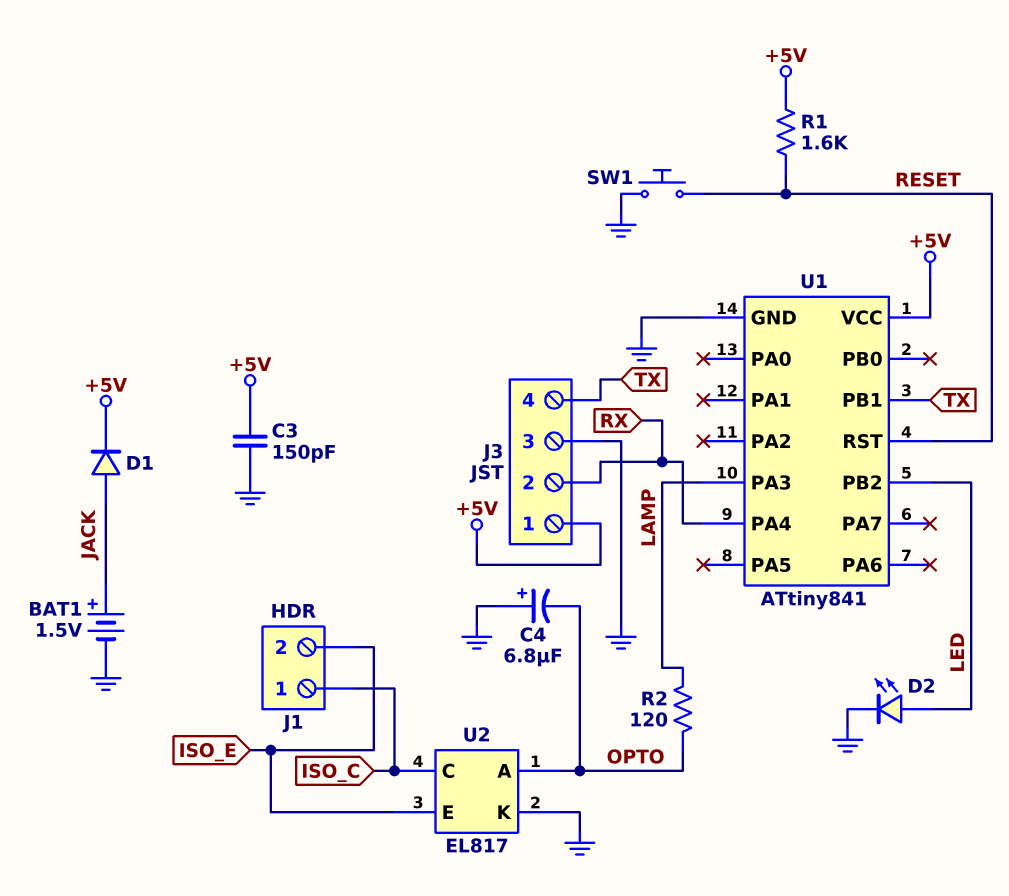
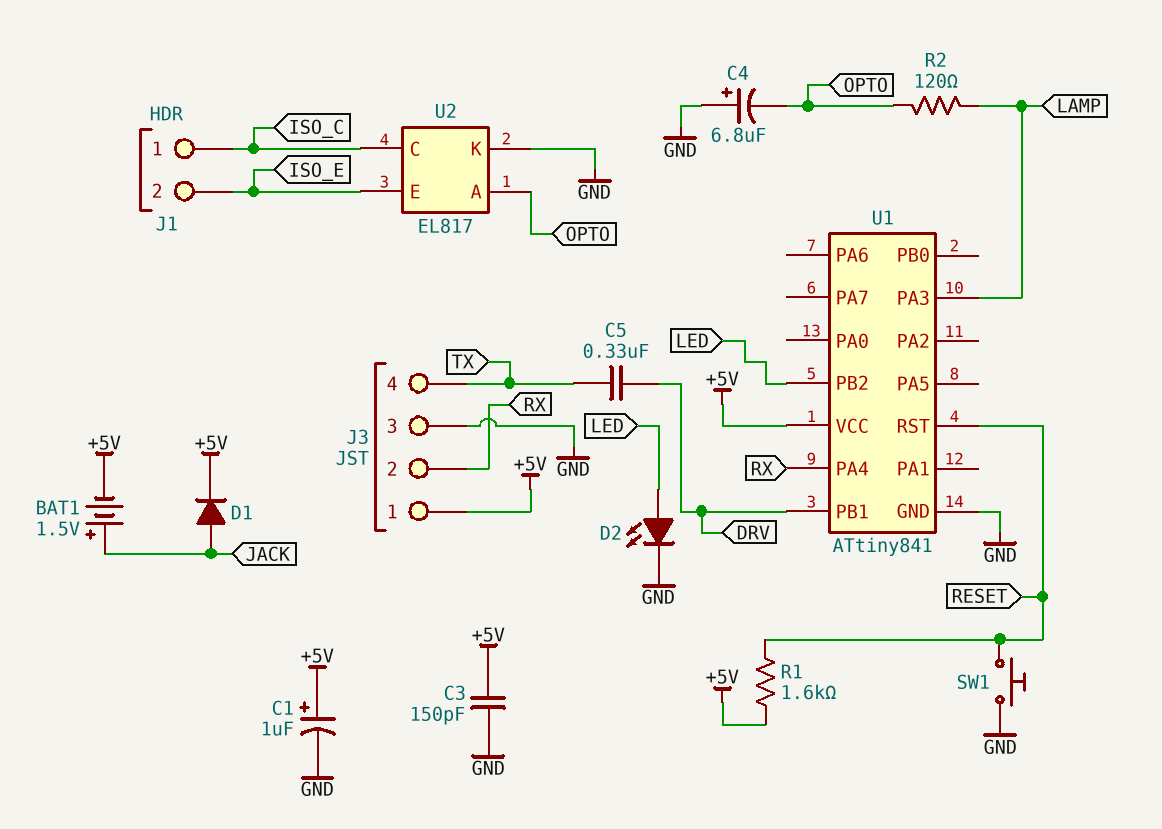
BAT1: 1.5V (plus JACK, minus GND) -> 1.5V (plus JACK, minus +5V)
C1: none -> 1uF (plus +5V, minus GND)
C5: none -> 330nF (DRV, TX)
U1 pin PB1: TX -> DRV

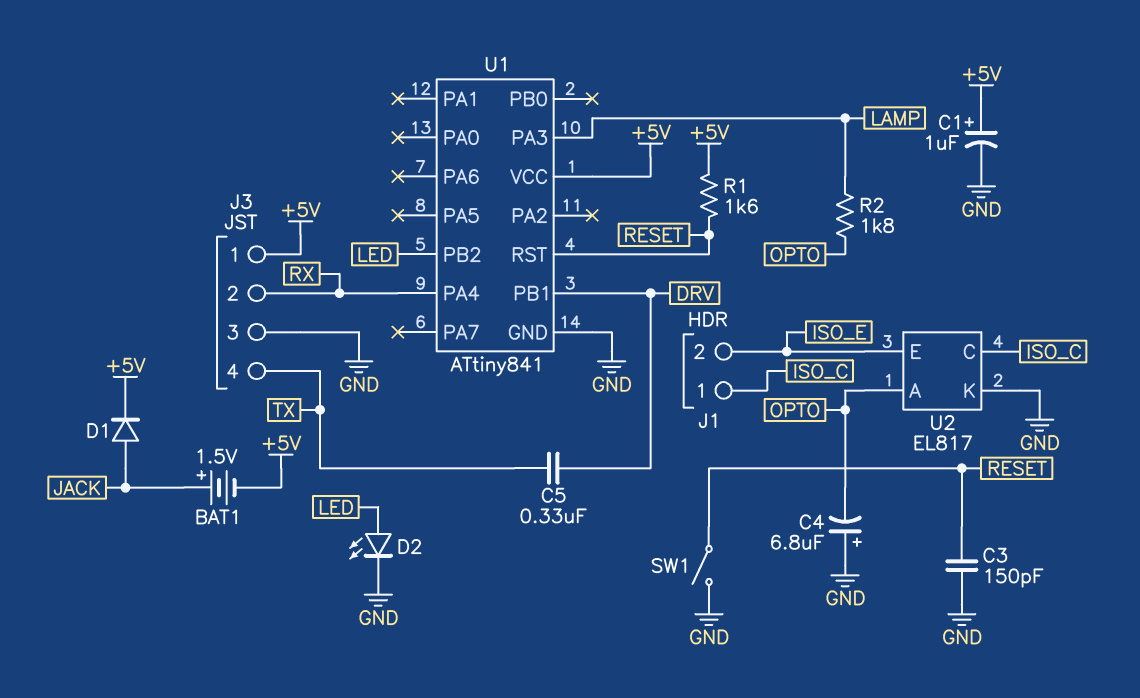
C3: 150pF (+5V, GND) -> 150pF (GND, RESET)
R2: 120 (LAMP, OPTO) -> 1.8k (LAMP, OPTO)
SW1: button (GND, RESET) -> switch (GND, RESET)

.....

**TASK DESCRIPTION**: Looking through the data above, copy out each line in which the string "none" occurs.

**FINISHED TASK**:
C1: none -> 1uF (plus +5V, minus GND)
C5: none -> 330nF (DRV, TX)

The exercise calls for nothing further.